---------- Exercise materials

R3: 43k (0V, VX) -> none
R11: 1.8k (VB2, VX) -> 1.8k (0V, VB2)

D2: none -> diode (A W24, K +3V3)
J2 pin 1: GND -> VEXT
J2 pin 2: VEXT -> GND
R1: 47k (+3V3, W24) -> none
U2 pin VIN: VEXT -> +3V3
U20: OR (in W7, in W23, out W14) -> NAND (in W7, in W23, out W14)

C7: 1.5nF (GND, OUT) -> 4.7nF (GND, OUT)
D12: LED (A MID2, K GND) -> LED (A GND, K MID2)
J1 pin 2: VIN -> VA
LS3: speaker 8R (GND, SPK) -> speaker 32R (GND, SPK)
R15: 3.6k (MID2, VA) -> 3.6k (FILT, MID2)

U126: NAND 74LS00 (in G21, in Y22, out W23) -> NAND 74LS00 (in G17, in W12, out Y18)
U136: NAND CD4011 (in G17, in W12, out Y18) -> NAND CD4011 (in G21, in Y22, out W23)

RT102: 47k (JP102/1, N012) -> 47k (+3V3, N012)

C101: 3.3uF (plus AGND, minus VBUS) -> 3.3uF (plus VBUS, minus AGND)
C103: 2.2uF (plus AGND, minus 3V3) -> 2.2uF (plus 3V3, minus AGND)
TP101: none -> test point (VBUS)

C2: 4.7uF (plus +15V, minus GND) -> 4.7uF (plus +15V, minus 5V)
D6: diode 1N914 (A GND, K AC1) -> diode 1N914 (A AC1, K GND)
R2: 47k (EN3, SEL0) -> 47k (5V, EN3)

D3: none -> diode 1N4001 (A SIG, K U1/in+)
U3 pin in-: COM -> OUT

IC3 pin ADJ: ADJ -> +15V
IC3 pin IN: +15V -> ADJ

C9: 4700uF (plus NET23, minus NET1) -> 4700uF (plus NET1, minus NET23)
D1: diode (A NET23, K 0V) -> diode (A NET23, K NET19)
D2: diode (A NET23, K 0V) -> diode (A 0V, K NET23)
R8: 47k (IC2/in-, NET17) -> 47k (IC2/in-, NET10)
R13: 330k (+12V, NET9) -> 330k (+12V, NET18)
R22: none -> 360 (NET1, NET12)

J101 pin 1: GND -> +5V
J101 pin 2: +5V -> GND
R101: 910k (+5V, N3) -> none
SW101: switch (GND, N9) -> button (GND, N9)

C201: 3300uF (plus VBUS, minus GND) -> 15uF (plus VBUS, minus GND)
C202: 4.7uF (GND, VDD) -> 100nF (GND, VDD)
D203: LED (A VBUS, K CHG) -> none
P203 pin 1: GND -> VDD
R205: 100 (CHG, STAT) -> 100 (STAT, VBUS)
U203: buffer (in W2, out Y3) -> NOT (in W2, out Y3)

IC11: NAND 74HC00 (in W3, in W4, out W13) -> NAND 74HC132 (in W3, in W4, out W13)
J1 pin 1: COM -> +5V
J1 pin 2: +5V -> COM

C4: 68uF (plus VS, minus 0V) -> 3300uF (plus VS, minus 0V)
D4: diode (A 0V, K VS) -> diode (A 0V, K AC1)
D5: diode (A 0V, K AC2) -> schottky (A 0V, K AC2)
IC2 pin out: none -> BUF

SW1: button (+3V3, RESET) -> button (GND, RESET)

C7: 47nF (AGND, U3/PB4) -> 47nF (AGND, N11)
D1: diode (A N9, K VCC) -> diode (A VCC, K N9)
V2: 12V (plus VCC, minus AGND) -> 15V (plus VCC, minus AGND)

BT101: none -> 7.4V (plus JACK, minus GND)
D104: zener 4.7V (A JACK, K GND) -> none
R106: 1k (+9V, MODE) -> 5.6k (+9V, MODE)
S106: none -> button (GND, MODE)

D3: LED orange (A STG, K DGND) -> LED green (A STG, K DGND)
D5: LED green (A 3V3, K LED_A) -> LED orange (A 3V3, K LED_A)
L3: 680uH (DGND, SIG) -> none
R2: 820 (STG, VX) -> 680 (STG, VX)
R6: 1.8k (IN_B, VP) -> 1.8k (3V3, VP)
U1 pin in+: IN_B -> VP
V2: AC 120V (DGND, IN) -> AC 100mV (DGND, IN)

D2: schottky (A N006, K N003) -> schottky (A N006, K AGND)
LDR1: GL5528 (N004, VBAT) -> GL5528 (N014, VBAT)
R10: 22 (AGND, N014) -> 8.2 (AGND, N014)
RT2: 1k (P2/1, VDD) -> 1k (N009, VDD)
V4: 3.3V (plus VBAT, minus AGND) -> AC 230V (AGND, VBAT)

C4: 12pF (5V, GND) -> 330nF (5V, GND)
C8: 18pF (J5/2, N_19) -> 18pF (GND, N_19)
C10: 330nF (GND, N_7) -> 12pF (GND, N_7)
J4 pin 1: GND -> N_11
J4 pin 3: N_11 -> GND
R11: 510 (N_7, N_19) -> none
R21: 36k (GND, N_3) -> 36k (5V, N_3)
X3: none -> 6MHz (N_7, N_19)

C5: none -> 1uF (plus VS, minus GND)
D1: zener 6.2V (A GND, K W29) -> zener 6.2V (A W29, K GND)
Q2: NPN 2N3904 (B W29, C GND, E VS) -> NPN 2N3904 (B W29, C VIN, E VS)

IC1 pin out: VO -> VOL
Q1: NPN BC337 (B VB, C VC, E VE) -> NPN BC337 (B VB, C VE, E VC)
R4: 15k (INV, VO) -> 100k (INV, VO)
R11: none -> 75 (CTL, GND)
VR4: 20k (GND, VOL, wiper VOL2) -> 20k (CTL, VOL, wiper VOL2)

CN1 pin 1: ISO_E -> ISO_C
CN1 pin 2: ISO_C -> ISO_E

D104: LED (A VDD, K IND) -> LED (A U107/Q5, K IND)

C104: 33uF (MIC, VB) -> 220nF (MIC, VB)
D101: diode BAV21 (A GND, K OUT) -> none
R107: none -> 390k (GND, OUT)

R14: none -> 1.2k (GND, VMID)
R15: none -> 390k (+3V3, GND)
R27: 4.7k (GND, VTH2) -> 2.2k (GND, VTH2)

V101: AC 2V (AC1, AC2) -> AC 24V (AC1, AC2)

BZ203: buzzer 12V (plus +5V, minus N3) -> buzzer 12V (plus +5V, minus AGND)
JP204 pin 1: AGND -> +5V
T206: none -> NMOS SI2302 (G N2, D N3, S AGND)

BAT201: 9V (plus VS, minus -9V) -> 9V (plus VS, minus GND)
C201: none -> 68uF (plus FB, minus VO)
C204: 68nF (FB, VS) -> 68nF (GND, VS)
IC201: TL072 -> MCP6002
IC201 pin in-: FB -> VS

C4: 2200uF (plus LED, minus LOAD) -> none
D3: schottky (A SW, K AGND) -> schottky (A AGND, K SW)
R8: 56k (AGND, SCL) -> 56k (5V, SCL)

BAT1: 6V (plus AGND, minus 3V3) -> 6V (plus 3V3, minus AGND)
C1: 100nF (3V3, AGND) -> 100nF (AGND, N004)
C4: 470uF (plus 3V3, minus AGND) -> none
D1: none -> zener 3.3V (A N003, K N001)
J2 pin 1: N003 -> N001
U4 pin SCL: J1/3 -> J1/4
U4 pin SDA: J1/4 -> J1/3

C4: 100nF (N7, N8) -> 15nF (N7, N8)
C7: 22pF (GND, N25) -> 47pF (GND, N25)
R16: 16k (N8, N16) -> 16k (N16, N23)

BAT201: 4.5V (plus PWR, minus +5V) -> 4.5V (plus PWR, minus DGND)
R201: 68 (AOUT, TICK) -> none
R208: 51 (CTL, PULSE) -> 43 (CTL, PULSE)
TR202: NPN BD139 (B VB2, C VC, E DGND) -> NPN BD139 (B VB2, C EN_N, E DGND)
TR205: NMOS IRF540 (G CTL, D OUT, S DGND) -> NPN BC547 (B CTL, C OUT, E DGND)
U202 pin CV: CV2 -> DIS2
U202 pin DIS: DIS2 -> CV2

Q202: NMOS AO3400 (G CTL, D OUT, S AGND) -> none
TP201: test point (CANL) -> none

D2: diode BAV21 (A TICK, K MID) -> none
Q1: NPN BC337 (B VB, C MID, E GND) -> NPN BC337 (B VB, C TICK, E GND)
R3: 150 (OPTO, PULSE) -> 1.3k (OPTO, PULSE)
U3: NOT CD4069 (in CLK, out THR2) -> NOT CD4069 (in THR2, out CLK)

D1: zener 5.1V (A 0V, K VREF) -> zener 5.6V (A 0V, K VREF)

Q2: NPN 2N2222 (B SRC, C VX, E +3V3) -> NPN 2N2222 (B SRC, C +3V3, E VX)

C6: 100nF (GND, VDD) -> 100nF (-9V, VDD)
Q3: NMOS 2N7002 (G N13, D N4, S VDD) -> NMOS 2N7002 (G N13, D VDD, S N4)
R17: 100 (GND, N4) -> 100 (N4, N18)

--------------------

Brief:
Will you return exactly the lines above from the one with "IC3 pin ADJ: ADJ -> +15V" down to the one with "R101: 910k (+5V, N3) -> none", counting both as part of the range?

Worked solution:
IC3 pin ADJ: ADJ -> +15V
IC3 pin IN: +15V -> ADJ

C9: 4700uF (plus NET23, minus NET1) -> 4700uF (plus NET1, minus NET23)
D1: diode (A NET23, K 0V) -> diode (A NET23, K NET19)
D2: diode (A NET23, K 0V) -> diode (A 0V, K NET23)
R8: 47k (IC2/in-, NET17) -> 47k (IC2/in-, NET10)
R13: 330k (+12V, NET9) -> 330k (+12V, NET18)
R22: none -> 360 (NET1, NET12)

J101 pin 1: GND -> +5V
J101 pin 2: +5V -> GND
R101: 910k (+5V, N3) -> none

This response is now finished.